The lines to reproduce from the material below are those from the one containing "CN2 pin 2: none -> 0V" through the one containing "U27: XOR (in", both included; write them out exactly and add nothing.

RECORDS FOR PROCESSING:
[Start of Attachment]

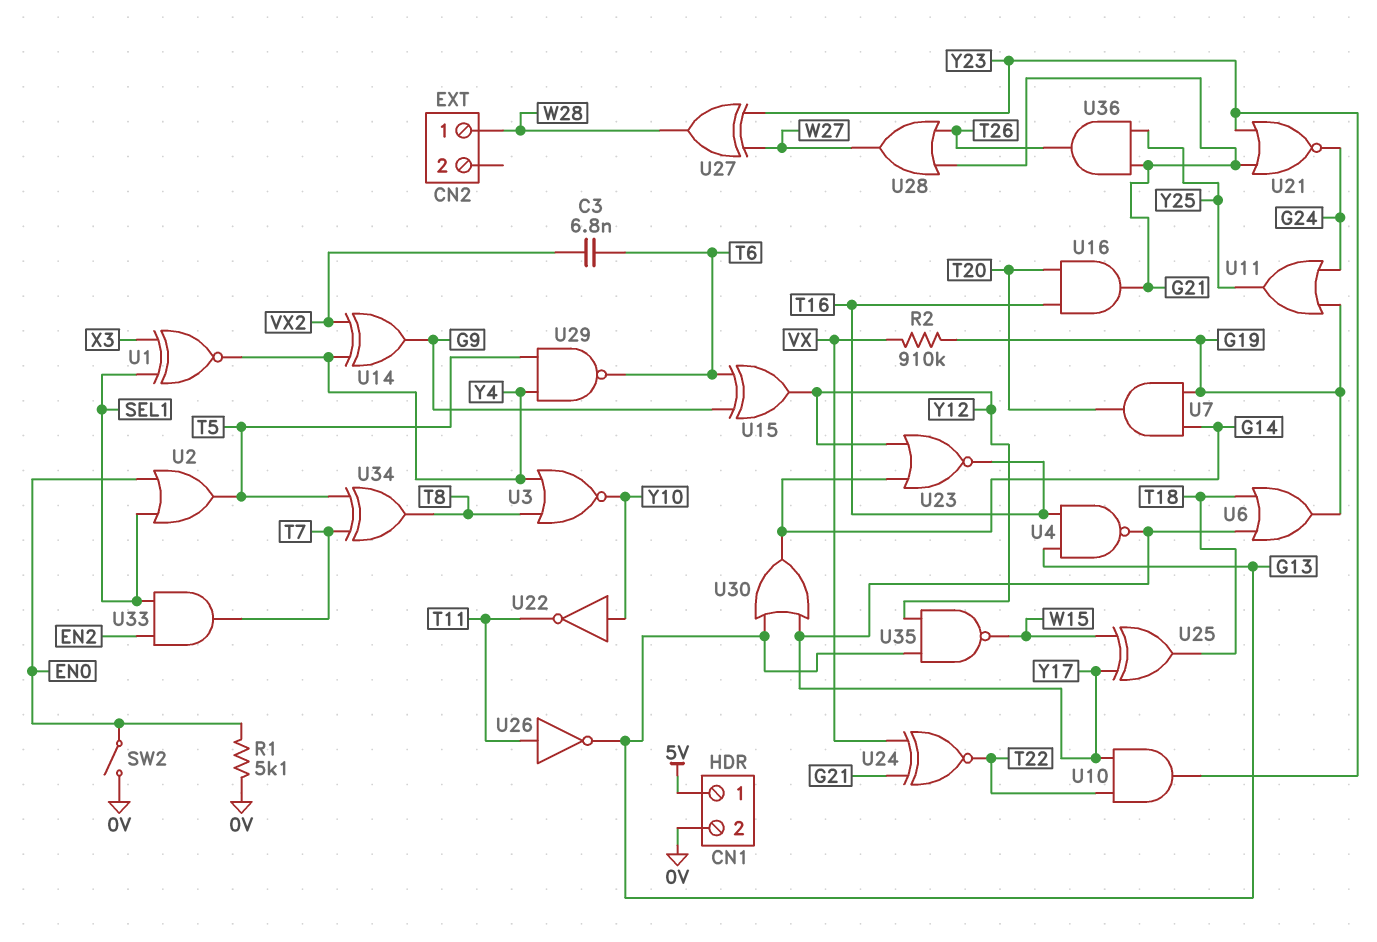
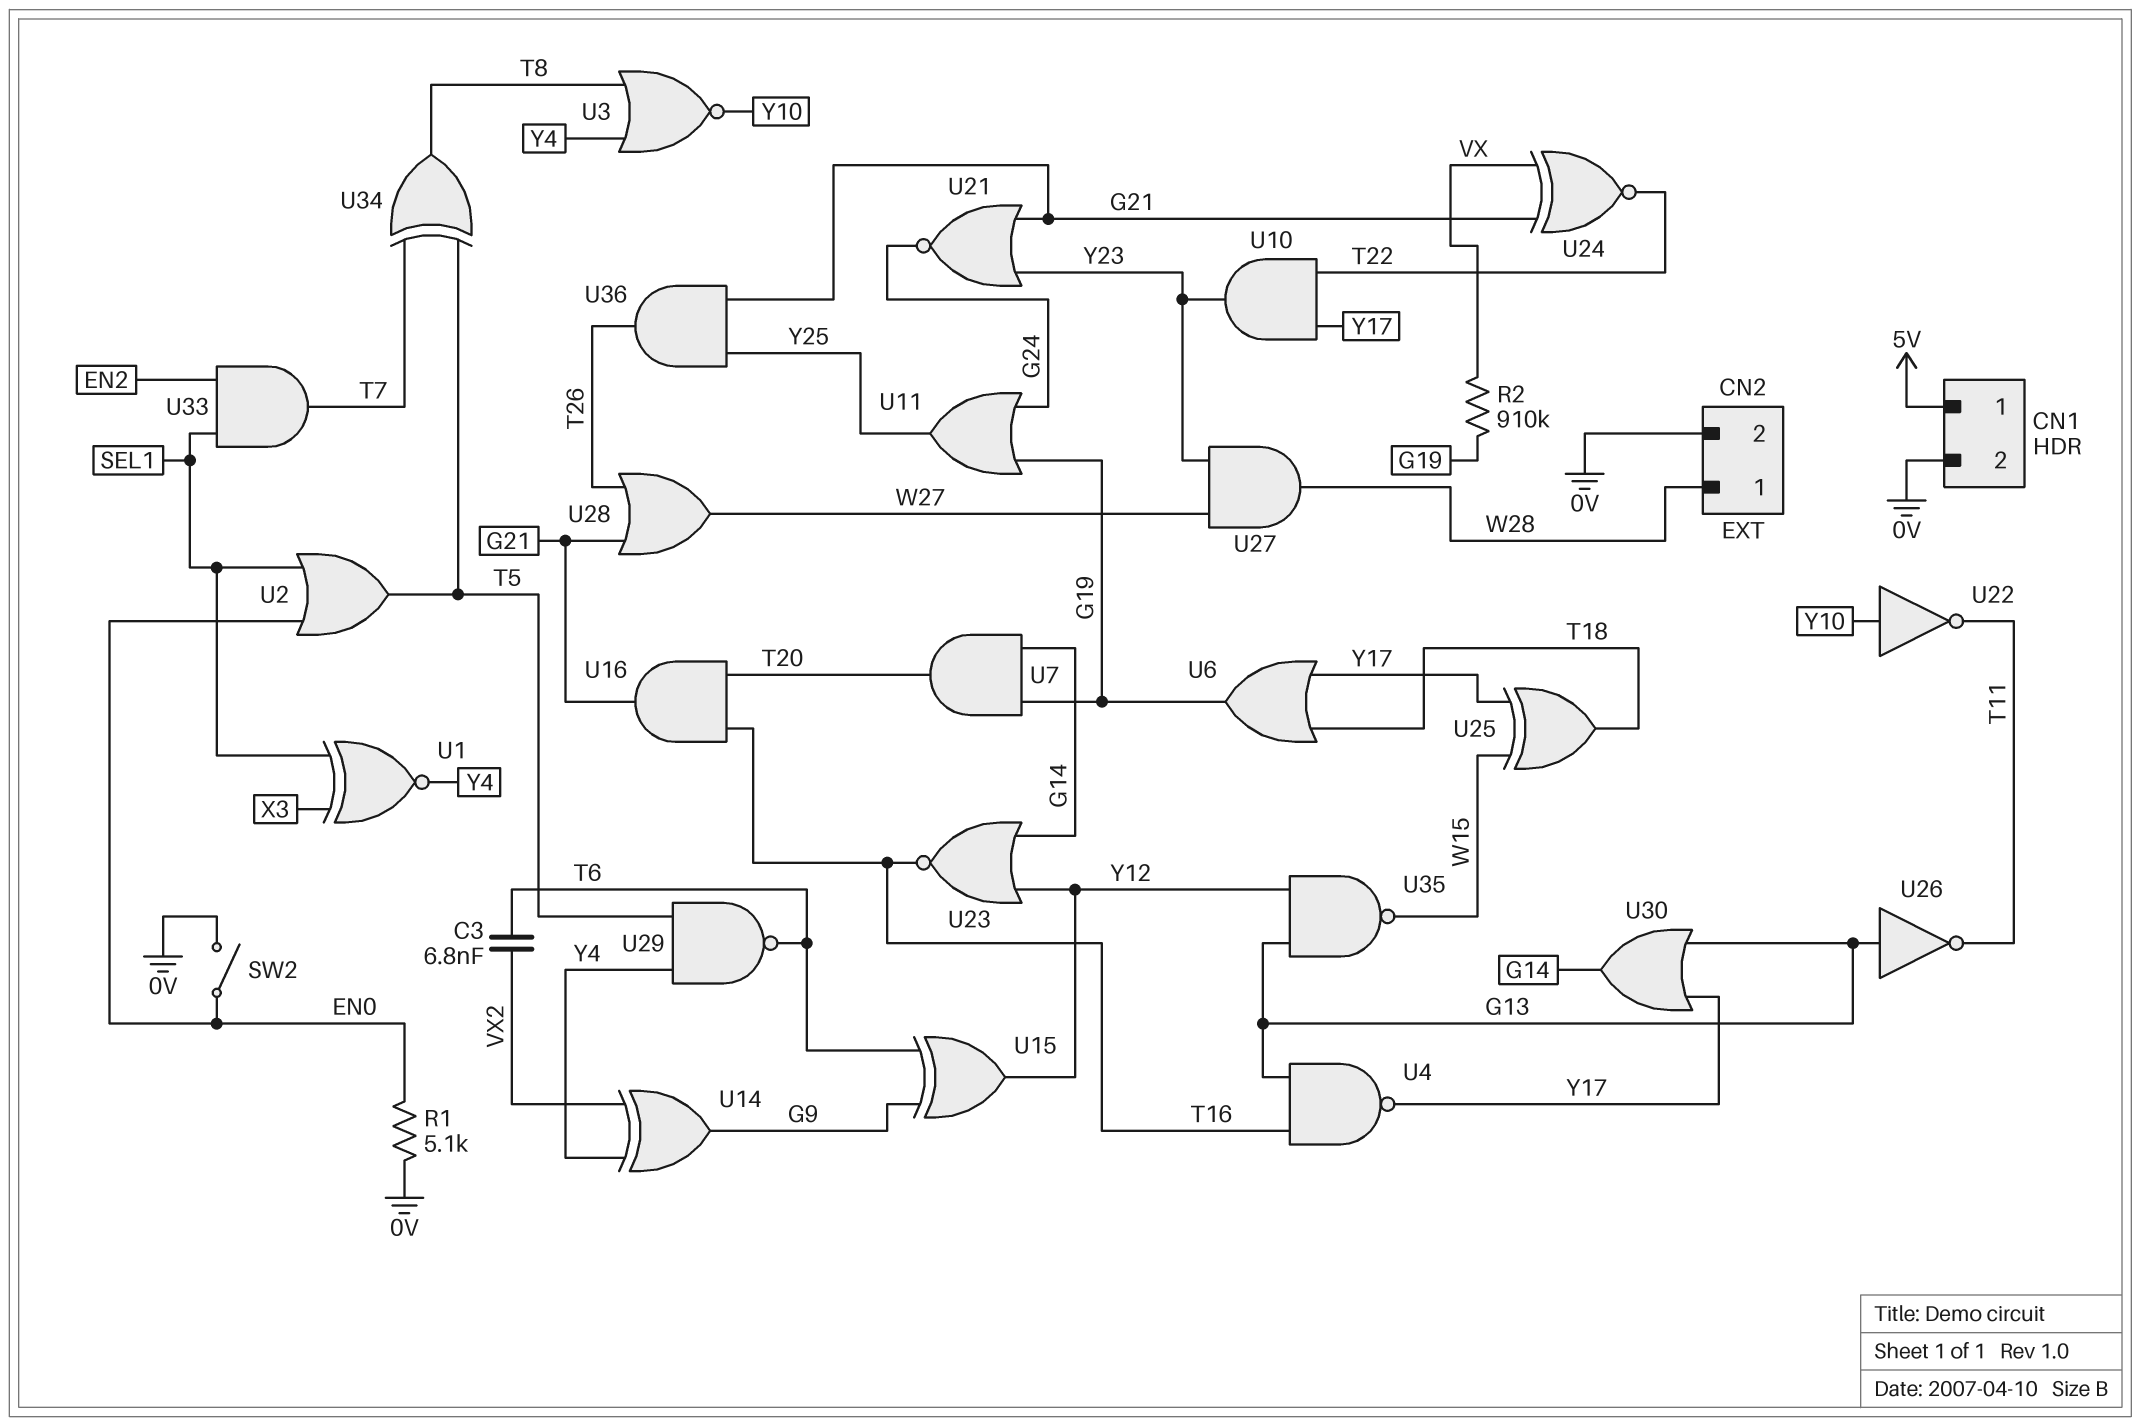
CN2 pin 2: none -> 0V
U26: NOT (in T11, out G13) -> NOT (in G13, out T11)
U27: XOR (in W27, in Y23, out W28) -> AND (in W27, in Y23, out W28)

[End of Attachment]
[Start of Attachment]

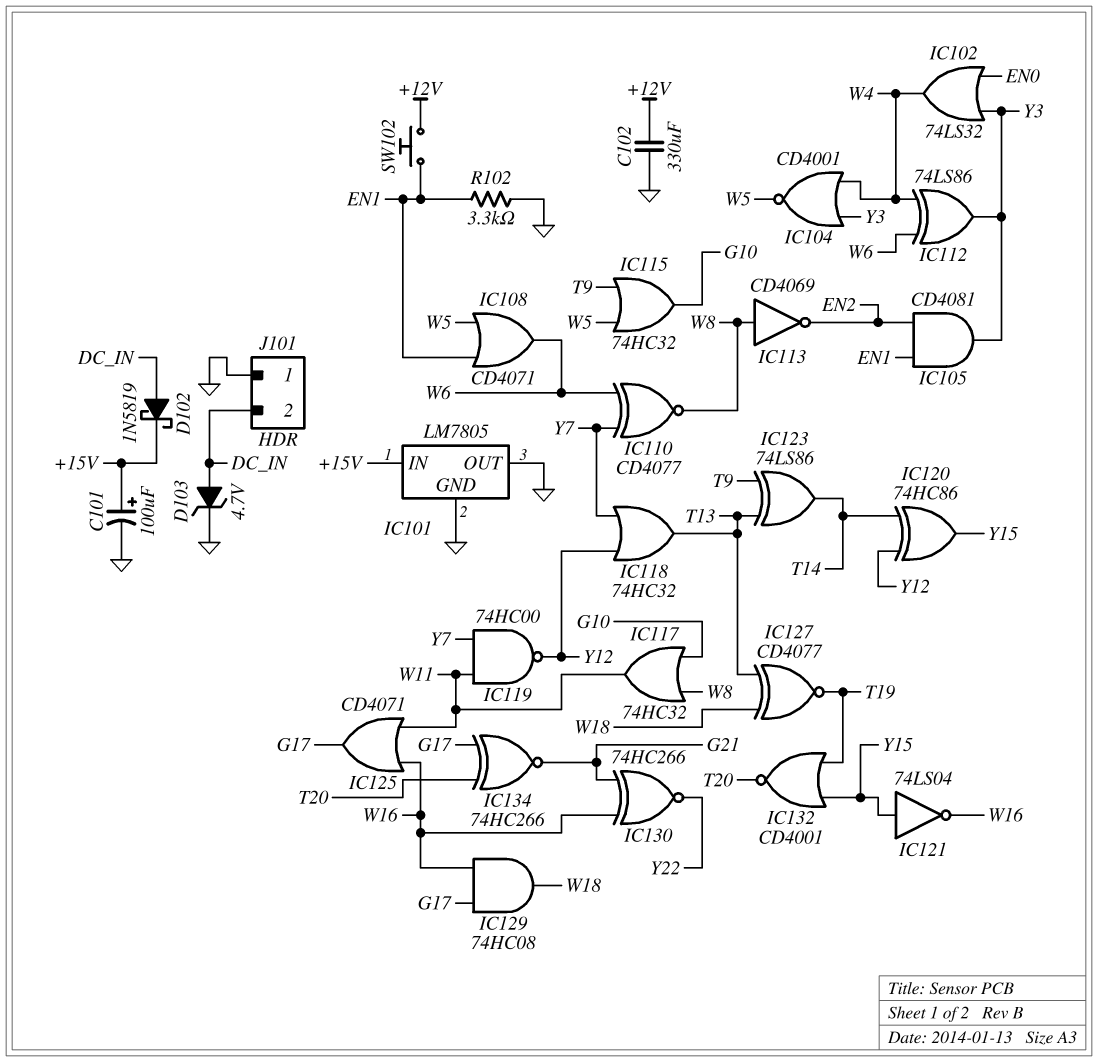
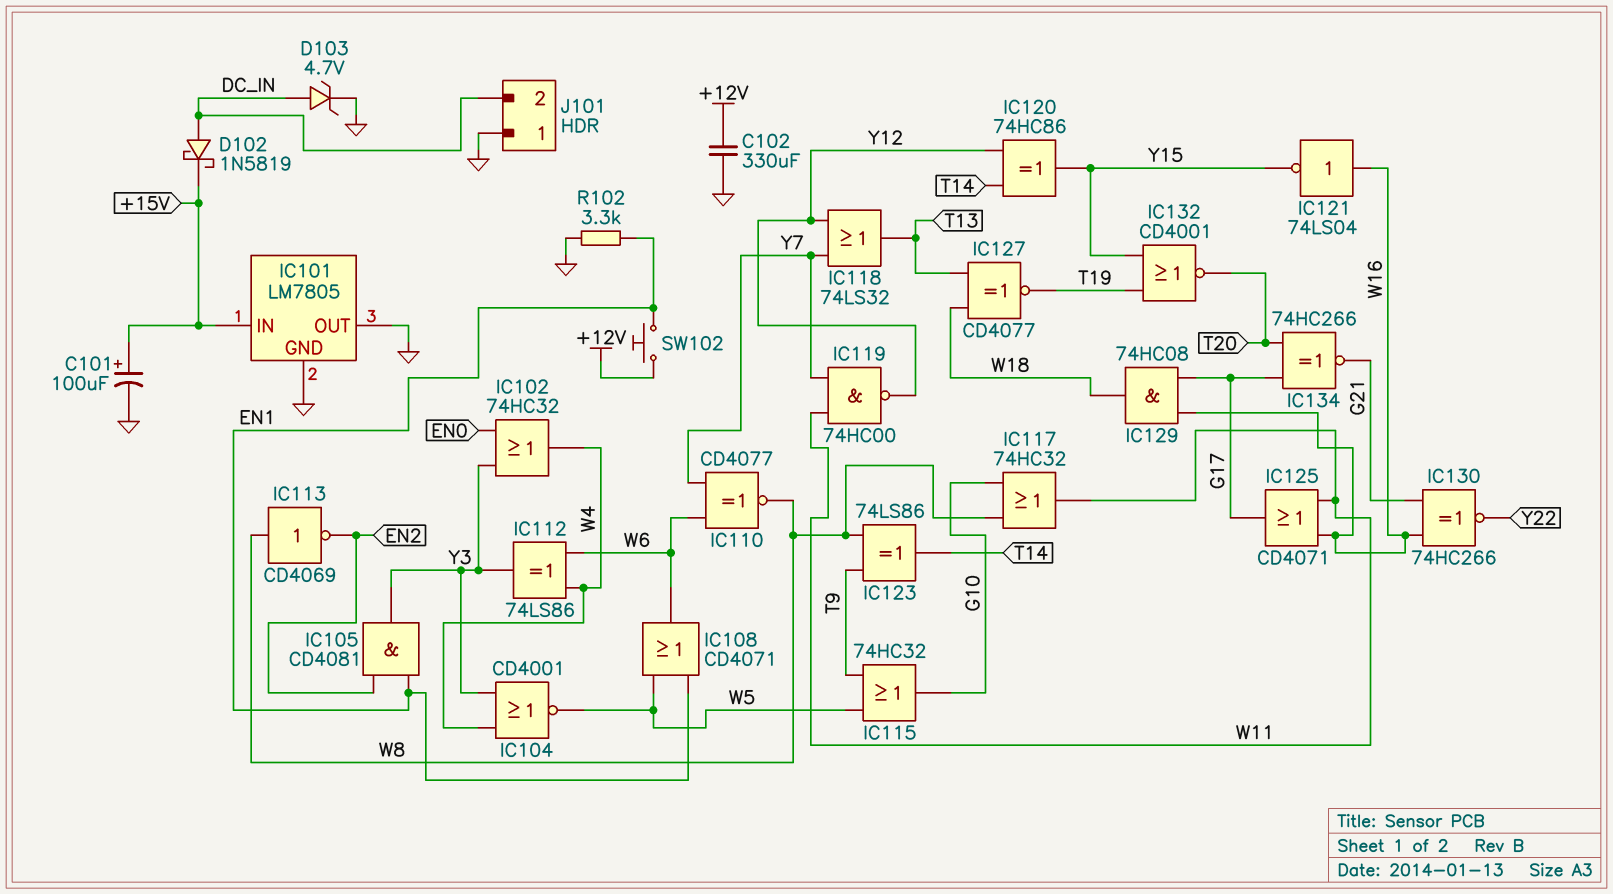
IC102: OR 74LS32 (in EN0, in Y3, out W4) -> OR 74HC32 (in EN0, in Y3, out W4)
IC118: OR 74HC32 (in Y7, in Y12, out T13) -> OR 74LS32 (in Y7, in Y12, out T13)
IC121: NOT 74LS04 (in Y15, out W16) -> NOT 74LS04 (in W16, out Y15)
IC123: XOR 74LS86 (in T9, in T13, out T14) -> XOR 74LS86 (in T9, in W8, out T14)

[End of Attachment]

WRITTEN RESPONSE:
CN2 pin 2: none -> 0V
U26: NOT (in T11, out G13) -> NOT (in G13, out T11)
U27: XOR (in W27, in Y23, out W28) -> AND (in W27, in Y23, out W28)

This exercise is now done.